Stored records

Content starts

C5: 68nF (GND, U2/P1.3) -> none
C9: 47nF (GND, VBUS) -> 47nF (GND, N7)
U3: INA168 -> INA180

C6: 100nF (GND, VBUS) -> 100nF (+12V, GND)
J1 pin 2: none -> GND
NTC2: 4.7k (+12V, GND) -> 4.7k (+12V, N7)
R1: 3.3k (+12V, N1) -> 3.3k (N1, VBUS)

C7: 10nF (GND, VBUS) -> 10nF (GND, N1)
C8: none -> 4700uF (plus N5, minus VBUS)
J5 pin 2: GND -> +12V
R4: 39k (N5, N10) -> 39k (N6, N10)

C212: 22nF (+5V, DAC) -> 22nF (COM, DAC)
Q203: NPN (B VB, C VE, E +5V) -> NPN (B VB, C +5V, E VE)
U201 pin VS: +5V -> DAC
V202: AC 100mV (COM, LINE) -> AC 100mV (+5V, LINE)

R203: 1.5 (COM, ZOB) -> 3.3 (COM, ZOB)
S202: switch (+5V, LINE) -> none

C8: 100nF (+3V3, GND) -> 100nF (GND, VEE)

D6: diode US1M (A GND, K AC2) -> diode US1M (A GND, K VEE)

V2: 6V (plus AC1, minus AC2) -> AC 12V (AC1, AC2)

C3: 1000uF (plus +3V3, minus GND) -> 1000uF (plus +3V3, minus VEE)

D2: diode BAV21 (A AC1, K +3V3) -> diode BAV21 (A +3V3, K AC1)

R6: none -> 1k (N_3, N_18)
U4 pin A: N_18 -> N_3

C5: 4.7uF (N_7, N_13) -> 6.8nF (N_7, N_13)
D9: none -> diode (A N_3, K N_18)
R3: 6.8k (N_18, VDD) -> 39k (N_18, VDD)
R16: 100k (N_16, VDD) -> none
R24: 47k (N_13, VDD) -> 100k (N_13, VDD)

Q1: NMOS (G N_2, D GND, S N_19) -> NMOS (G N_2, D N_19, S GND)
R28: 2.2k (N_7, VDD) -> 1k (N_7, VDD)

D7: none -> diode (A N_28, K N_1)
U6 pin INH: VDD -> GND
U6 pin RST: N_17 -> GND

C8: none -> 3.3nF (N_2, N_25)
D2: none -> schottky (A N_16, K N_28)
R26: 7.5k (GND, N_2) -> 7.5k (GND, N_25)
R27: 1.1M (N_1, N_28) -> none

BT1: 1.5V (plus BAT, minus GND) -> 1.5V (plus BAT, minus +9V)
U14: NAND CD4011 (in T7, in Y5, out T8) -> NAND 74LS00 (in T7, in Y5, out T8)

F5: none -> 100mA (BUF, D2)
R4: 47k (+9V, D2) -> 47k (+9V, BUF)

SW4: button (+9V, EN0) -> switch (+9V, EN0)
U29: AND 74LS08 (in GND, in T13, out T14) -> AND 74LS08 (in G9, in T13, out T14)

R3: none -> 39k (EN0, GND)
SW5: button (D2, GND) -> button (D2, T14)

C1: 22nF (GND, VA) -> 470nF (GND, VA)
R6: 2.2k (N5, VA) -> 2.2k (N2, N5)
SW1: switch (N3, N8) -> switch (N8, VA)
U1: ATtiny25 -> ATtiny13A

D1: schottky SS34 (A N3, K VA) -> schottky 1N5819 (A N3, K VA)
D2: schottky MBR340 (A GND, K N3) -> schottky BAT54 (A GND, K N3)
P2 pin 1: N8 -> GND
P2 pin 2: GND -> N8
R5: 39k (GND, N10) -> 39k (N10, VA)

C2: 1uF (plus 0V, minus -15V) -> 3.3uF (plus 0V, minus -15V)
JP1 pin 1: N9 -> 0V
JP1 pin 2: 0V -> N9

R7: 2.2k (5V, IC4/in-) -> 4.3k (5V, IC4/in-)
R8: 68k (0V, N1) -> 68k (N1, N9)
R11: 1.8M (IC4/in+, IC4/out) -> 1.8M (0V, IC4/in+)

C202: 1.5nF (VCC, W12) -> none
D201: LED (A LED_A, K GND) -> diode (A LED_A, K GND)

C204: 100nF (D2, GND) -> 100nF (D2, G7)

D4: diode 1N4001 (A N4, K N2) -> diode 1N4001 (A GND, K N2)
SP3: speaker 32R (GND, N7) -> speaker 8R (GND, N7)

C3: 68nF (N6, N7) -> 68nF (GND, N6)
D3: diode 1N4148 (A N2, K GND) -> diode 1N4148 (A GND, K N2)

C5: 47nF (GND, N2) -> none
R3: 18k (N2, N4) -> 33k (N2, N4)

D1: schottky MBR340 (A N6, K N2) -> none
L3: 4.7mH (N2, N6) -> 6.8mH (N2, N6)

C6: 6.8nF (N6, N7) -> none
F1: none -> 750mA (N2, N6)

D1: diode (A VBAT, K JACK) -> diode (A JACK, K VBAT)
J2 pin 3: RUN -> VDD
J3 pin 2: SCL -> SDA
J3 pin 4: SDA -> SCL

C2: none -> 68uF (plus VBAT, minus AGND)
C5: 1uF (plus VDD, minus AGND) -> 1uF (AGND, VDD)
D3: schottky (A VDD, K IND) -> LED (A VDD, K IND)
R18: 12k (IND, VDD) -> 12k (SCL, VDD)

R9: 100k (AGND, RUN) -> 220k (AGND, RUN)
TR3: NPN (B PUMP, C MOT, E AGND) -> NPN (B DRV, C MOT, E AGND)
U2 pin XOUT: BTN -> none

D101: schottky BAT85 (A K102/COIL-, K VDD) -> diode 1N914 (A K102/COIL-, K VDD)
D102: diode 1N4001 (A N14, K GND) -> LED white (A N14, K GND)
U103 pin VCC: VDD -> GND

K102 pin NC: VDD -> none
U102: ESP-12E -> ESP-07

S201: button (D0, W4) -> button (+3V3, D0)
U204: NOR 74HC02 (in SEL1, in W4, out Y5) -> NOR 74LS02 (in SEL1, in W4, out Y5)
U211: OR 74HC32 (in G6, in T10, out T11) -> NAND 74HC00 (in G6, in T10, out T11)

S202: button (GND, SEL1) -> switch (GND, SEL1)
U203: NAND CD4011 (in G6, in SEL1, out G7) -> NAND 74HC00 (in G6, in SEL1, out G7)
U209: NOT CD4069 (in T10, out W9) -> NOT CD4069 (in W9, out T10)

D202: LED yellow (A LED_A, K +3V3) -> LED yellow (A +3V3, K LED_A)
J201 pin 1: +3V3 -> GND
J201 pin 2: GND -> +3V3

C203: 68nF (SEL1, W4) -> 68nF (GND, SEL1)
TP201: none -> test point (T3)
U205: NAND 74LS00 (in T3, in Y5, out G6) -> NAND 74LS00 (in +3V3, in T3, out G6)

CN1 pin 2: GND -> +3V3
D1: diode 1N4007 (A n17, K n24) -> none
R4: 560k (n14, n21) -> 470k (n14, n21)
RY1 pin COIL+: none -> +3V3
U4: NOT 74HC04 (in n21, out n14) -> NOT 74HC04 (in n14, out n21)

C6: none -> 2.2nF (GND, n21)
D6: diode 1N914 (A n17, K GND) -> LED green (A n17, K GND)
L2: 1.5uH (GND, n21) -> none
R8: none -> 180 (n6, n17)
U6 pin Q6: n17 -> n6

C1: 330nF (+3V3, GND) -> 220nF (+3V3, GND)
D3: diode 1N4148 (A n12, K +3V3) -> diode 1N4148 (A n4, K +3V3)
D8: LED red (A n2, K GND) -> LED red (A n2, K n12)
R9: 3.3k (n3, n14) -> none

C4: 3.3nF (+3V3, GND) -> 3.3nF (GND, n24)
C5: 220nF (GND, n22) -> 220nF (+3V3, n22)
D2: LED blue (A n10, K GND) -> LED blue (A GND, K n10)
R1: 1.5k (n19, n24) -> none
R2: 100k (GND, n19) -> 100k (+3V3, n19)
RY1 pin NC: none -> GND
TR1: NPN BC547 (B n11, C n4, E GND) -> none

Content ends

EXERCISE
Your answer should be exactly the lines of the data above, from the first through the line containing "C3: 1000uF (plus".

RESULT FOR THIS TASK
C5: 68nF (GND, U2/P1.3) -> none
C9: 47nF (GND, VBUS) -> 47nF (GND, N7)
U3: INA168 -> INA180

C6: 100nF (GND, VBUS) -> 100nF (+12V, GND)
J1 pin 2: none -> GND
NTC2: 4.7k (+12V, GND) -> 4.7k (+12V, N7)
R1: 3.3k (+12V, N1) -> 3.3k (N1, VBUS)

C7: 10nF (GND, VBUS) -> 10nF (GND, N1)
C8: none -> 4700uF (plus N5, minus VBUS)
J5 pin 2: GND -> +12V
R4: 39k (N5, N10) -> 39k (N6, N10)

C212: 22nF (+5V, DAC) -> 22nF (COM, DAC)
Q203: NPN (B VB, C VE, E +5V) -> NPN (B VB, C +5V, E VE)
U201 pin VS: +5V -> DAC
V202: AC 100mV (COM, LINE) -> AC 100mV (+5V, LINE)

R203: 1.5 (COM, ZOB) -> 3.3 (COM, ZOB)
S202: switch (+5V, LINE) -> none

C8: 100nF (+3V3, GND) -> 100nF (GND, VEE)

D6: diode US1M (A GND, K AC2) -> diode US1M (A GND, K VEE)

V2: 6V (plus AC1, minus AC2) -> AC 12V (AC1, AC2)

C3: 1000uF (plus +3V3, minus GND) -> 1000uF (plus +3V3, minus VEE)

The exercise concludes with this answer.